++++ DATASET EXCERPTS
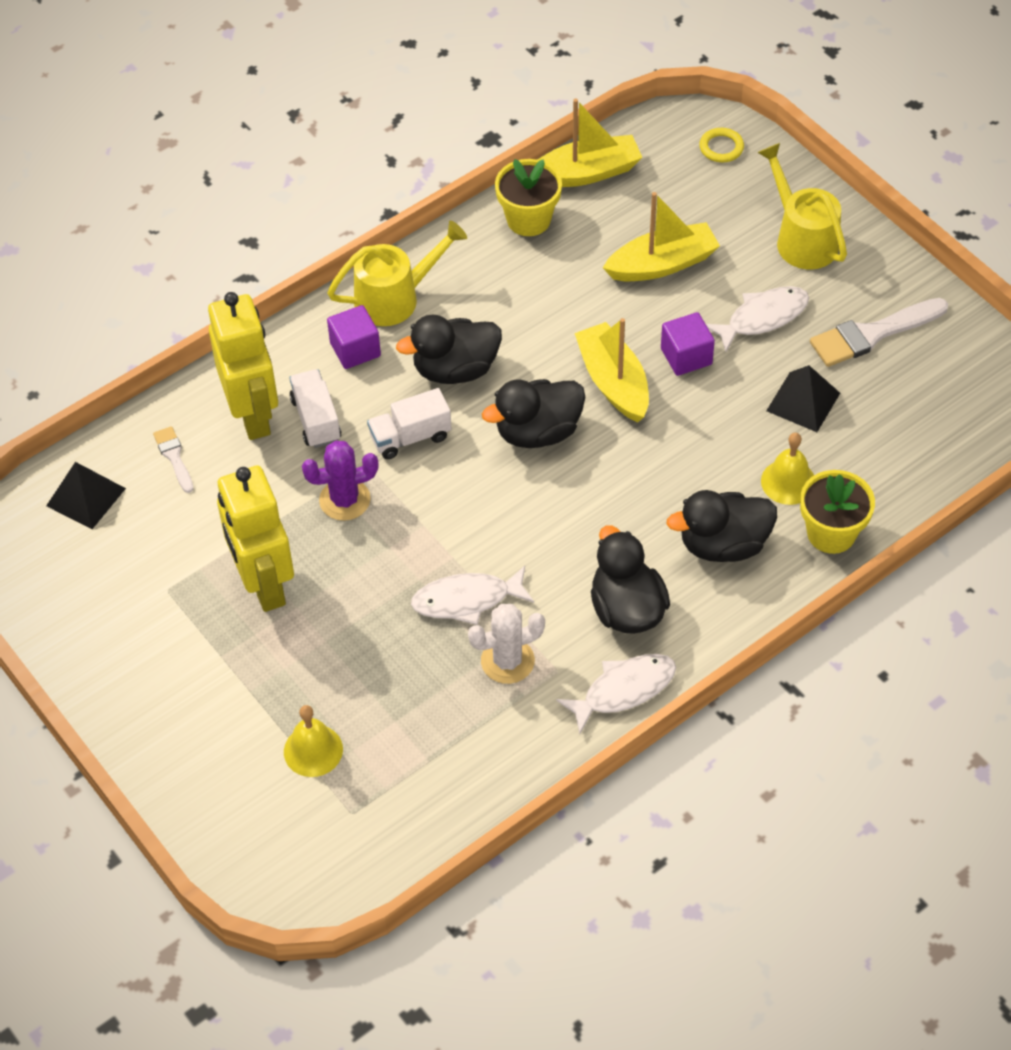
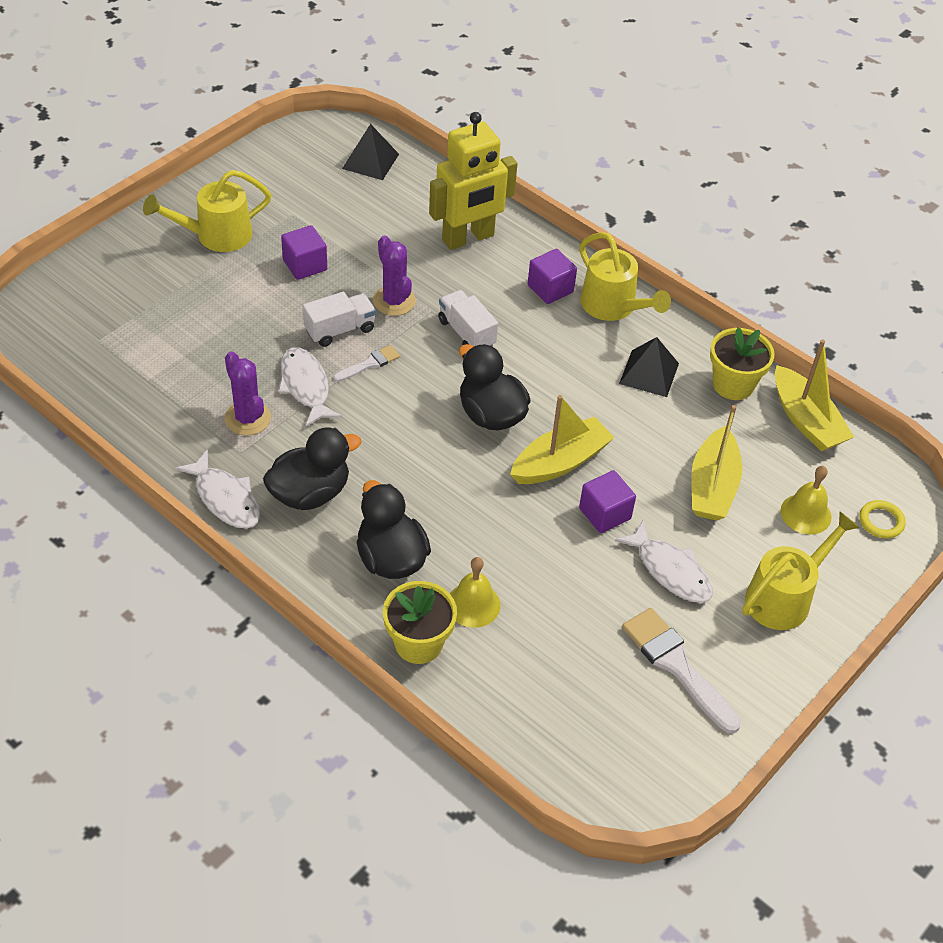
camera: 75 degrees right, 5 degrees down
(174, 457) = (417, 201): white brush -> white brush (369, 364)
(188, 677) = (215, 236): none -> yellow watering can
(263, 584) = (305, 265): yellow robot -> purple cube
(313, 750) = (154, 312): yellow bell -> yellow bell (806, 514)
(316, 419) = (471, 274): white truck -> white truck (340, 330)
(455, 369) = (546, 353): black duck -> none
(507, 661) = (247, 418): white cactus -> purple cactus
(662, 264) = (712, 486): yellow boat -> yellow boat turned 45 degrees clockwise
(803, 402) = (573, 611): black pyramid -> black pyramid (649, 373)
++++++++
### [WHAT IS EXPECTED]
Copy the lines above exactly and exclude every image.

### [EXPECTED ANSWER]
camera: 75 degrees right, 5 degrees down
(174, 457) = (417, 201): white brush -> white brush (369, 364)
(188, 677) = (215, 236): none -> yellow watering can
(263, 584) = (305, 265): yellow robot -> purple cube
(313, 750) = (154, 312): yellow bell -> yellow bell (806, 514)
(316, 419) = (471, 274): white truck -> white truck (340, 330)
(455, 369) = (546, 353): black duck -> none
(507, 661) = (247, 418): white cactus -> purple cactus
(662, 264) = (712, 486): yellow boat -> yellow boat turned 45 degrees clockwise
(803, 402) = (573, 611): black pyramid -> black pyramid (649, 373)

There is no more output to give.